Work request: All lines after the one containing "C4: 470nF (NET8, NET24) -> none", together with that line itself, should be written out exactly, down to the last line of the entries below.

=====

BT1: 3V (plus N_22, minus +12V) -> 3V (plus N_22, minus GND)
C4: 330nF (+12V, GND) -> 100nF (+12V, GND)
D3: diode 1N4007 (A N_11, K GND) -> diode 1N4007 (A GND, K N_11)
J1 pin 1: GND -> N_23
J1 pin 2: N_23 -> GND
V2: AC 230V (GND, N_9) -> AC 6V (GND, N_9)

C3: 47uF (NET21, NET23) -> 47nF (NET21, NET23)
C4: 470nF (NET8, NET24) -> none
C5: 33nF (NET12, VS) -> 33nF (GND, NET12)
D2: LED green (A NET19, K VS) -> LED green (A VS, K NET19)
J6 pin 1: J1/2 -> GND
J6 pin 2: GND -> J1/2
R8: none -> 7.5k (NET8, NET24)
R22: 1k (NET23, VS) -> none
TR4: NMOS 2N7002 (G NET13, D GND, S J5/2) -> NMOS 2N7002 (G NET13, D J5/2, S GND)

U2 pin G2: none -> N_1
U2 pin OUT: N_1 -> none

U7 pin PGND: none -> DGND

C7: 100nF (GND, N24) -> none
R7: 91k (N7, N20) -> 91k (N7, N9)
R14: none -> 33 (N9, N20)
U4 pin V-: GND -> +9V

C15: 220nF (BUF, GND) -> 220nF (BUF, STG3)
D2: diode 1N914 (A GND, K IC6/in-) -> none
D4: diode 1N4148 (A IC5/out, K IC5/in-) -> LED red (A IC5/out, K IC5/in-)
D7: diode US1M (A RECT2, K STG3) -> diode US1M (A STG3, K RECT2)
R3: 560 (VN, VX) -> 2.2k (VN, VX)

=====

Task solution:
C4: 470nF (NET8, NET24) -> none
C5: 33nF (NET12, VS) -> 33nF (GND, NET12)
D2: LED green (A NET19, K VS) -> LED green (A VS, K NET19)
J6 pin 1: J1/2 -> GND
J6 pin 2: GND -> J1/2
R8: none -> 7.5k (NET8, NET24)
R22: 1k (NET23, VS) -> none
TR4: NMOS 2N7002 (G NET13, D GND, S J5/2) -> NMOS 2N7002 (G NET13, D J5/2, S GND)

U2 pin G2: none -> N_1
U2 pin OUT: N_1 -> none

U7 pin PGND: none -> DGND

C7: 100nF (GND, N24) -> none
R7: 91k (N7, N20) -> 91k (N7, N9)
R14: none -> 33 (N9, N20)
U4 pin V-: GND -> +9V

C15: 220nF (BUF, GND) -> 220nF (BUF, STG3)
D2: diode 1N914 (A GND, K IC6/in-) -> none
D4: diode 1N4148 (A IC5/out, K IC5/in-) -> LED red (A IC5/out, K IC5/in-)
D7: diode US1M (A RECT2, K STG3) -> diode US1M (A STG3, K RECT2)
R3: 560 (VN, VX) -> 2.2k (VN, VX)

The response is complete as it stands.